The task for the listing below is to write out exactly the lines starting at the one containing "orange square: (191, 265)" and ending at the one containing "yellow rectangle: (119, 542)", both included. Pictures are to be omitted.

- [Exercise input]

# # # #

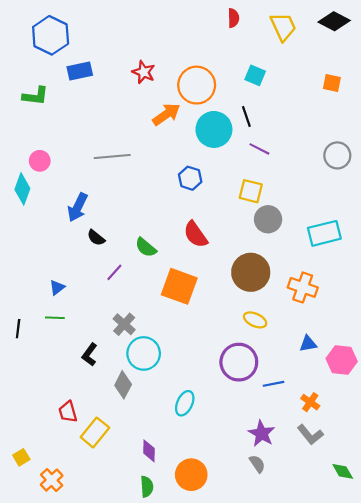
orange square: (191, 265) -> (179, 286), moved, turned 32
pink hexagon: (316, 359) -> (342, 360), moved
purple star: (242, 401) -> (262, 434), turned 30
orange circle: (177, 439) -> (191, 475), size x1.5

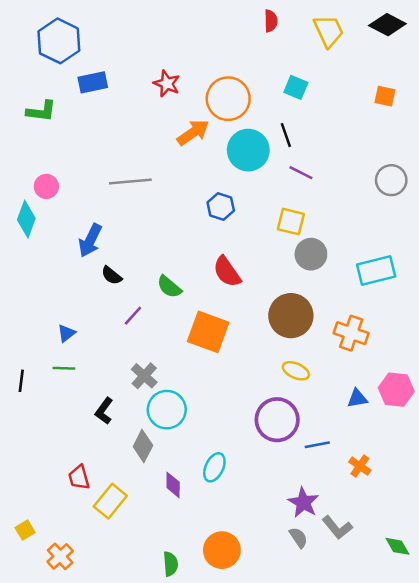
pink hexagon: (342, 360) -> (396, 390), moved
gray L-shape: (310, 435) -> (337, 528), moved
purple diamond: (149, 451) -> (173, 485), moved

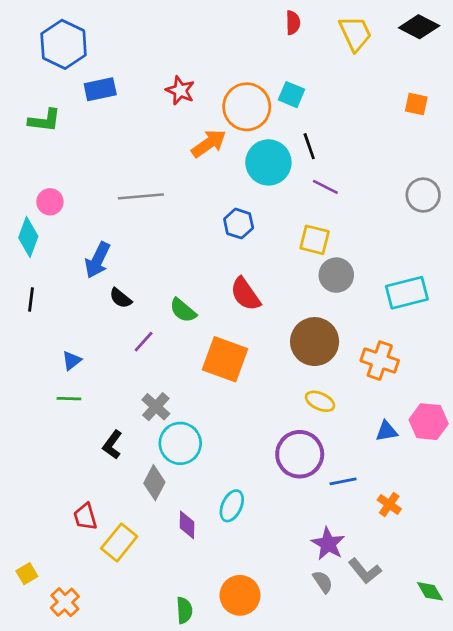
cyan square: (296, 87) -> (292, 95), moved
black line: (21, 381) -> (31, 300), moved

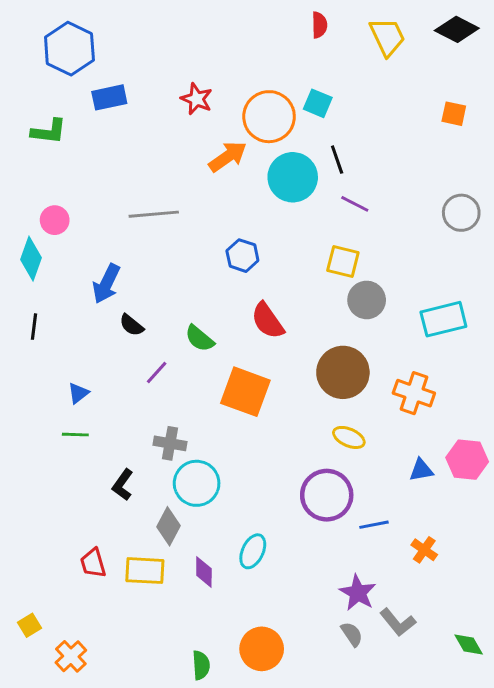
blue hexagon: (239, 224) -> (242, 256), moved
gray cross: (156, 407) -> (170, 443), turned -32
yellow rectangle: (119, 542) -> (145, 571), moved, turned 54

# # # #

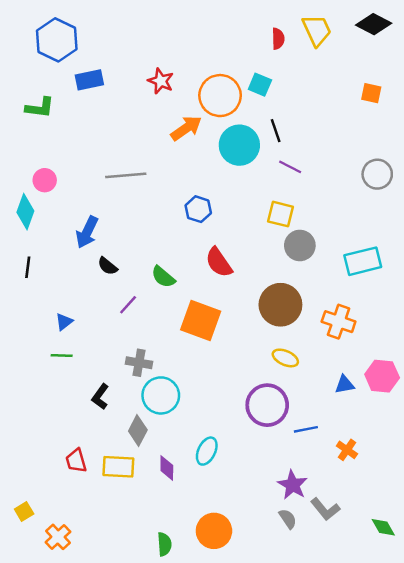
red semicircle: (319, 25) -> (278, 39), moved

# # # #

- [Result]
orange square: (191, 265) -> (179, 286), moved, turned 32
pink hexagon: (316, 359) -> (342, 360), moved
purple star: (242, 401) -> (262, 434), turned 30
orange circle: (177, 439) -> (191, 475), size x1.5

pink hexagon: (342, 360) -> (396, 390), moved
gray L-shape: (310, 435) -> (337, 528), moved
purple diamond: (149, 451) -> (173, 485), moved

cyan square: (296, 87) -> (292, 95), moved
black line: (21, 381) -> (31, 300), moved

blue hexagon: (239, 224) -> (242, 256), moved
gray cross: (156, 407) -> (170, 443), turned -32
yellow rectangle: (119, 542) -> (145, 571), moved, turned 54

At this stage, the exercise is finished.